Please filter the data below down to the lines holding the string "drum".

[STORED DATA]:
....................
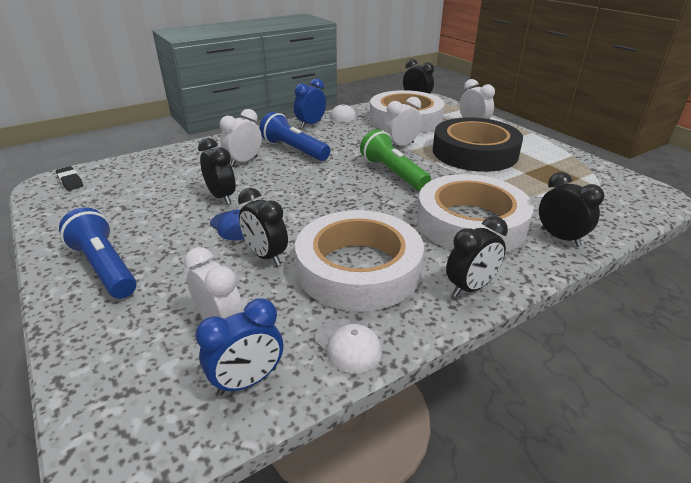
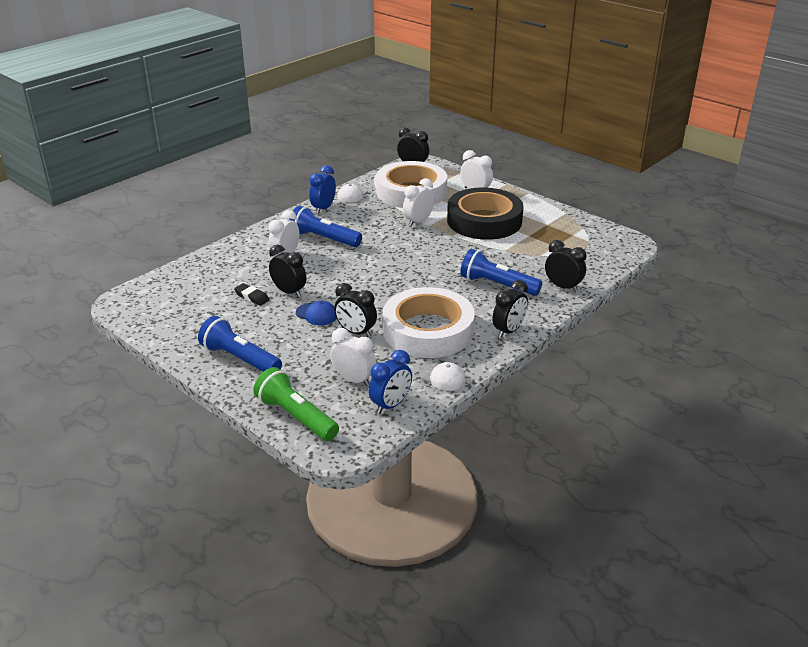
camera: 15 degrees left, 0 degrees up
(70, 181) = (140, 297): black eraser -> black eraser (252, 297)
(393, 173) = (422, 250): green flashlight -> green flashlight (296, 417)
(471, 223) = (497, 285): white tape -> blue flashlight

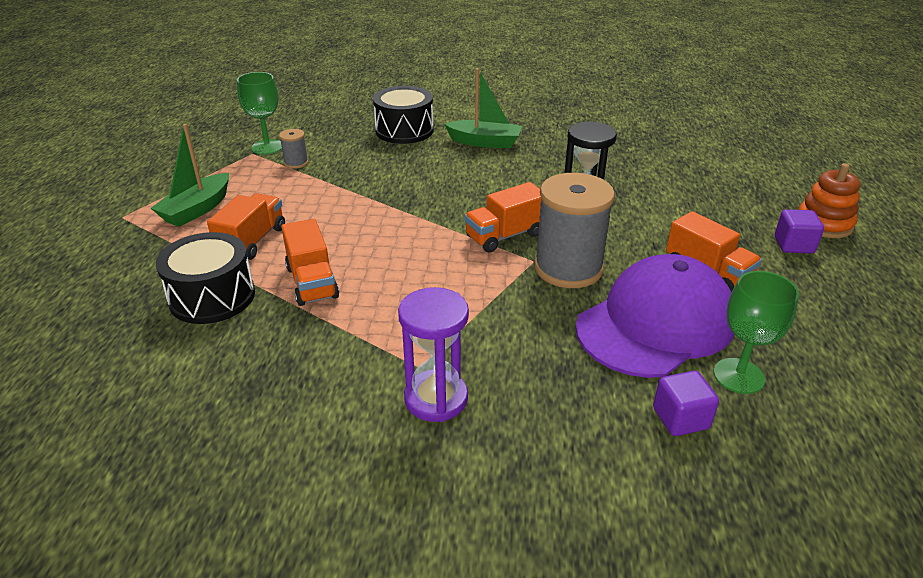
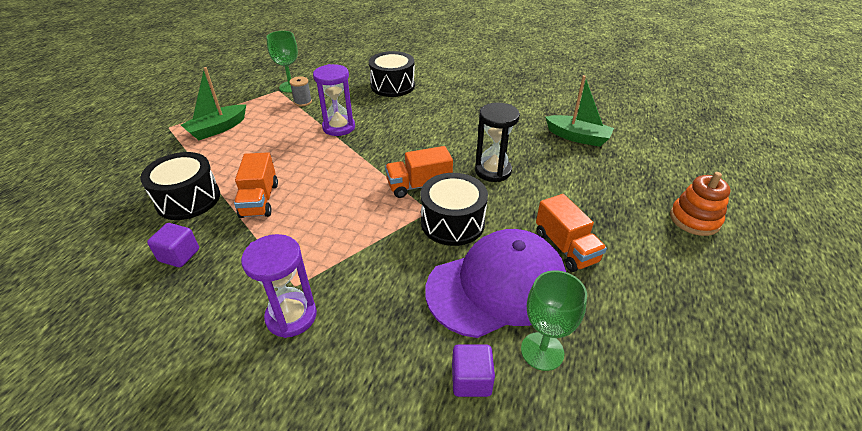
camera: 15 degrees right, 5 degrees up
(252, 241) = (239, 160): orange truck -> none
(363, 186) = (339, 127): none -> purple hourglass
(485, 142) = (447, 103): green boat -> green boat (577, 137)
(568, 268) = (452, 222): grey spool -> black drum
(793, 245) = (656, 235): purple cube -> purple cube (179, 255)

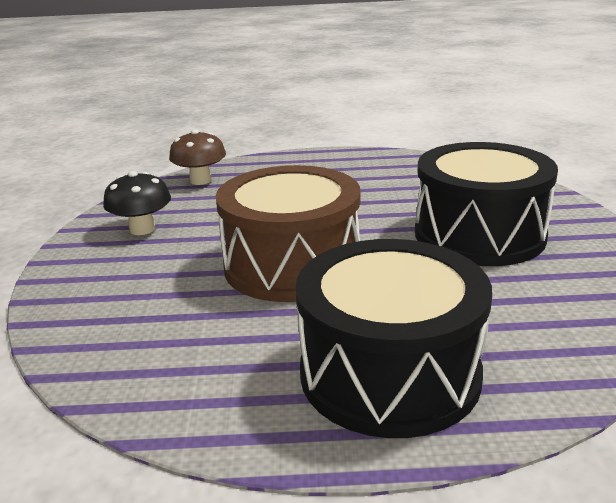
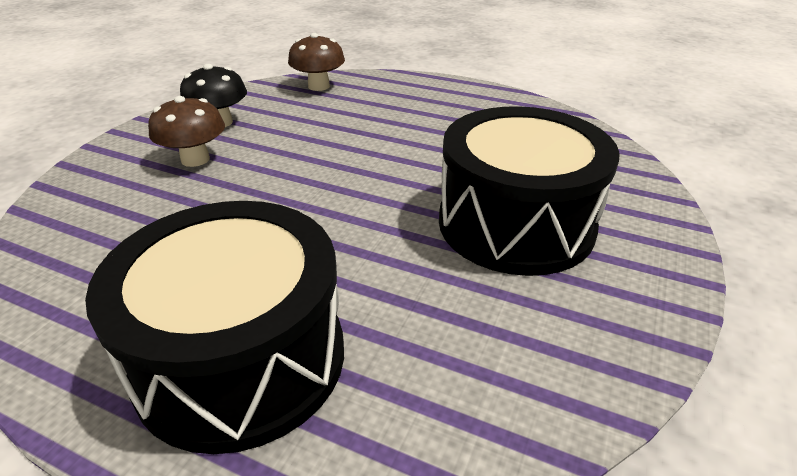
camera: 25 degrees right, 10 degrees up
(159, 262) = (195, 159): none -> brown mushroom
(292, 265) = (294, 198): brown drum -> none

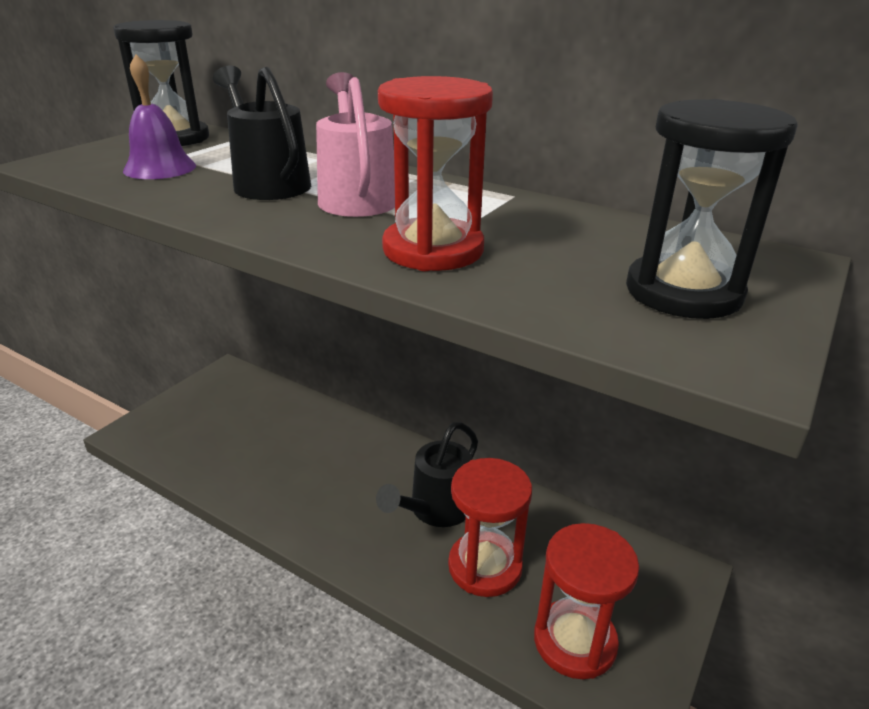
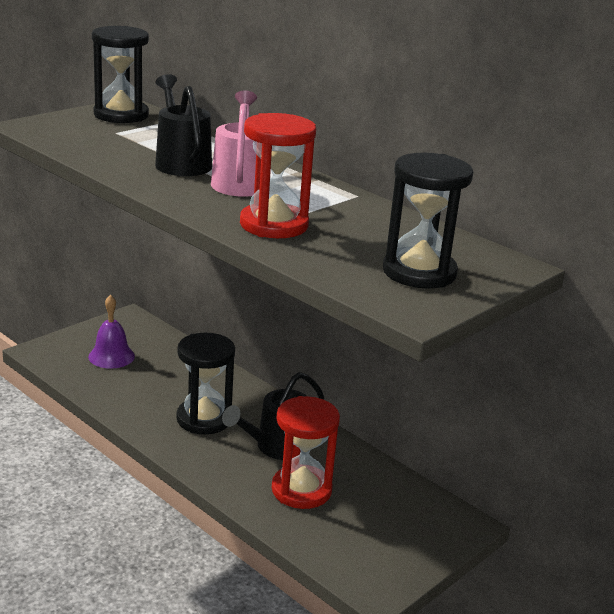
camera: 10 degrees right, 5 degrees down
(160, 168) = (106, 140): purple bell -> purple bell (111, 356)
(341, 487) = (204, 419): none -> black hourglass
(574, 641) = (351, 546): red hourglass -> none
....................
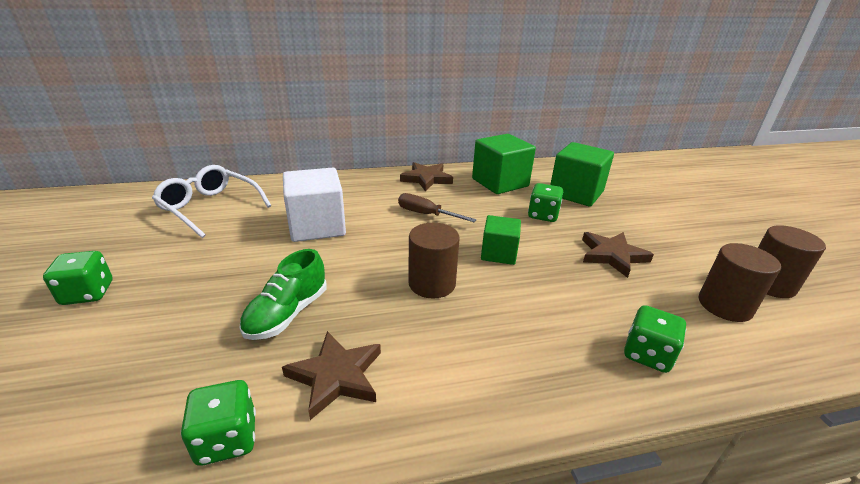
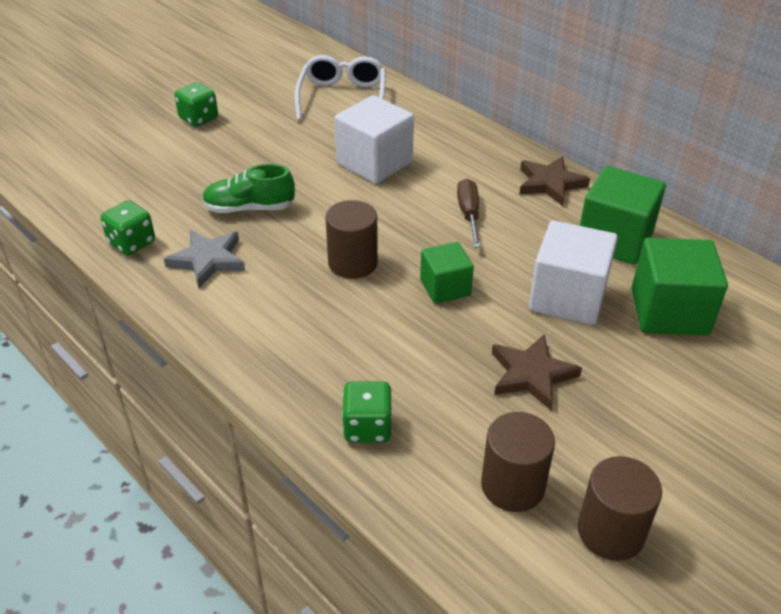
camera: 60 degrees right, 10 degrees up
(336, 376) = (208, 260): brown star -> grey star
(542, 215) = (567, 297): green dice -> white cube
....................
[RESPONSE TO THIS TASK]:
(568, 268) = (452, 222): grey spool -> black drum
(292, 265) = (294, 198): brown drum -> none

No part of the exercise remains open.